# THE INPUT
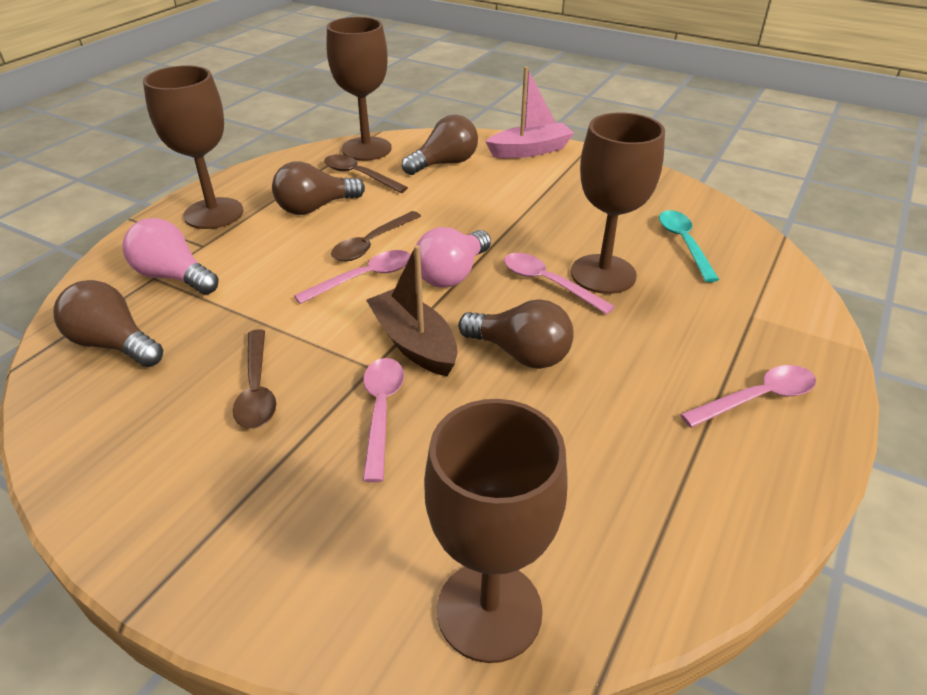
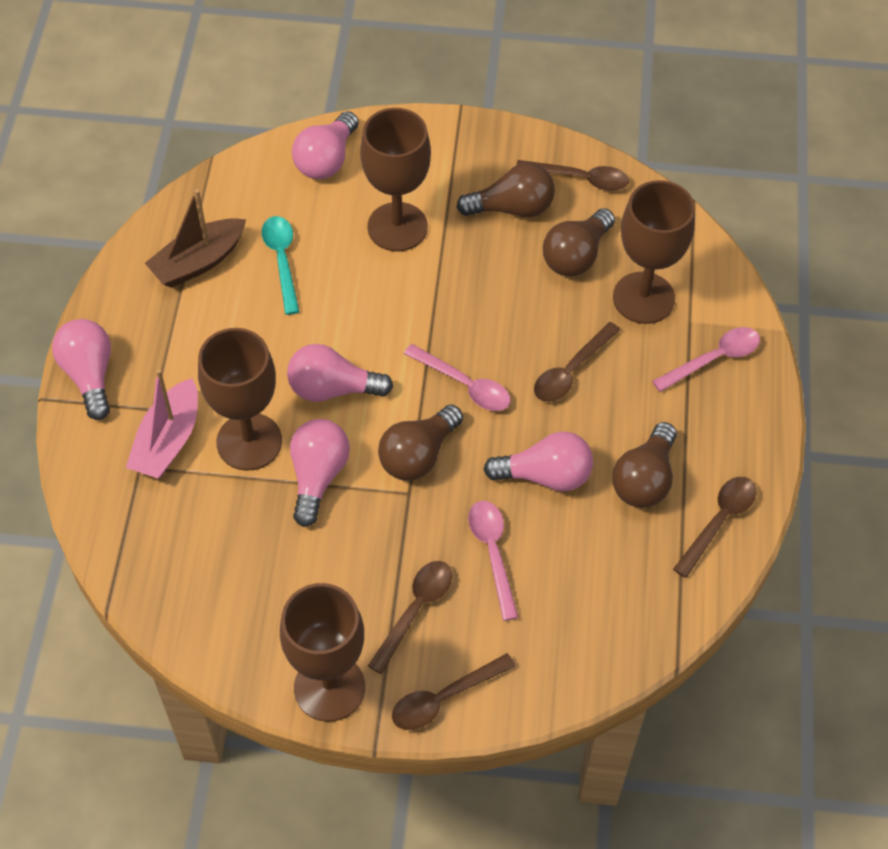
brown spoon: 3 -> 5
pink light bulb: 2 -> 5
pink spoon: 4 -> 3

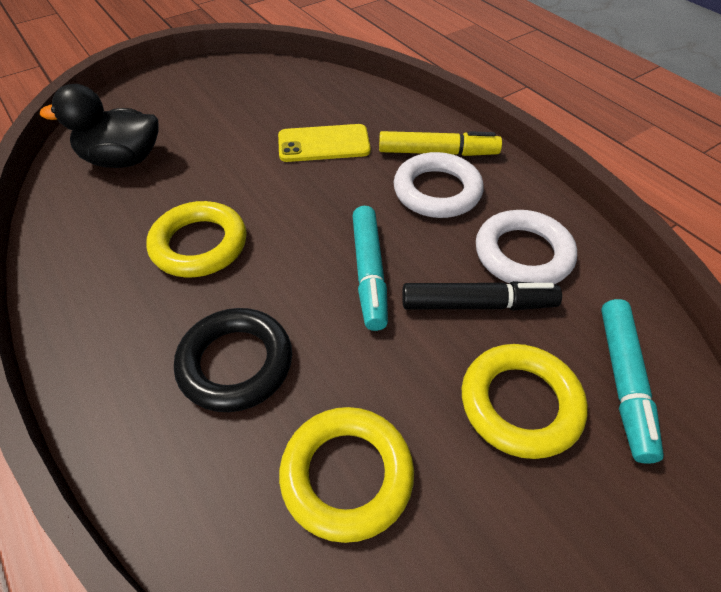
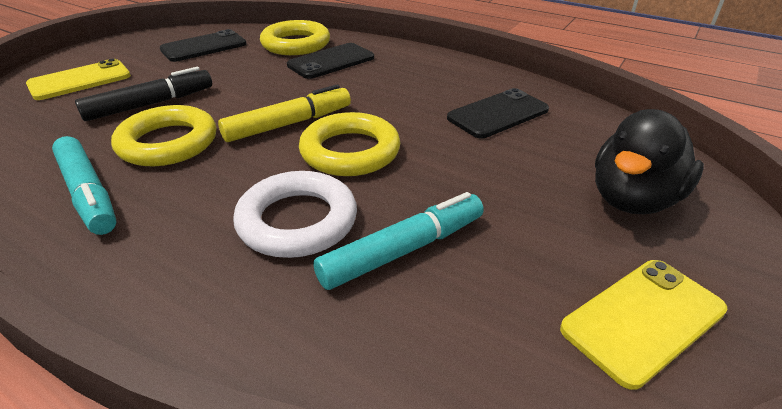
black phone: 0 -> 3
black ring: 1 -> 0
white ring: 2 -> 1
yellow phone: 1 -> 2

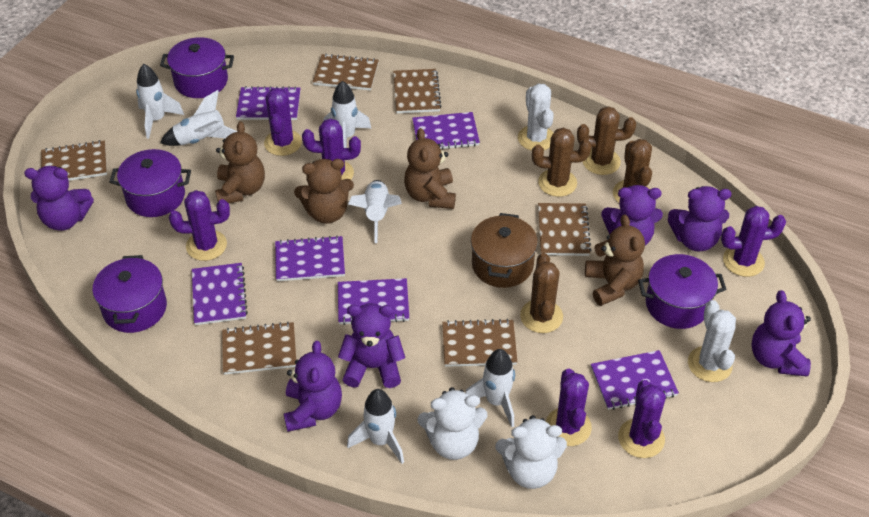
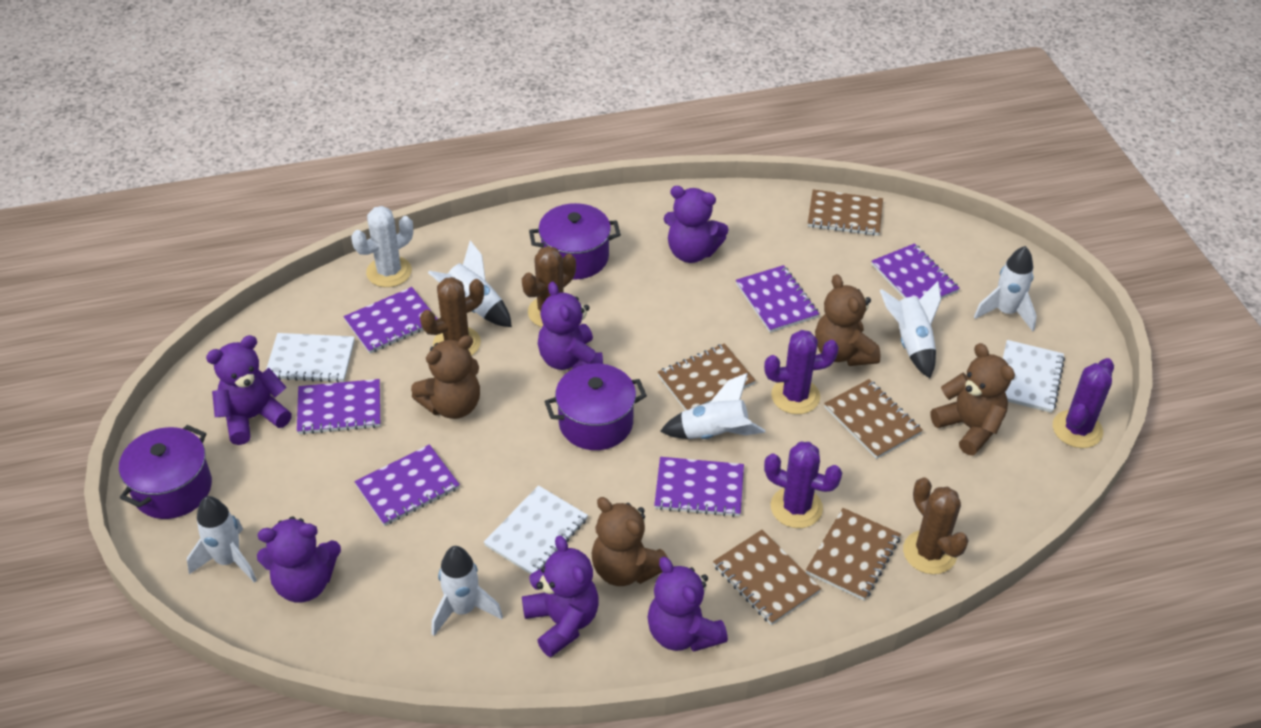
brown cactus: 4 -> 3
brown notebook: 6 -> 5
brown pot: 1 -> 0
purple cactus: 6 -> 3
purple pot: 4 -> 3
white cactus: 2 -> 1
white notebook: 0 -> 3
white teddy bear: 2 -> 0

# THE TASK
Please reproduce the records above exactly and leave any picture behind.

# WRITTEN ANSWER
brown spoon: 3 -> 5
pink light bulb: 2 -> 5
pink spoon: 4 -> 3

black phone: 0 -> 3
black ring: 1 -> 0
white ring: 2 -> 1
yellow phone: 1 -> 2

brown cactus: 4 -> 3
brown notebook: 6 -> 5
brown pot: 1 -> 0
purple cactus: 6 -> 3
purple pot: 4 -> 3
white cactus: 2 -> 1
white notebook: 0 -> 3
white teddy bear: 2 -> 0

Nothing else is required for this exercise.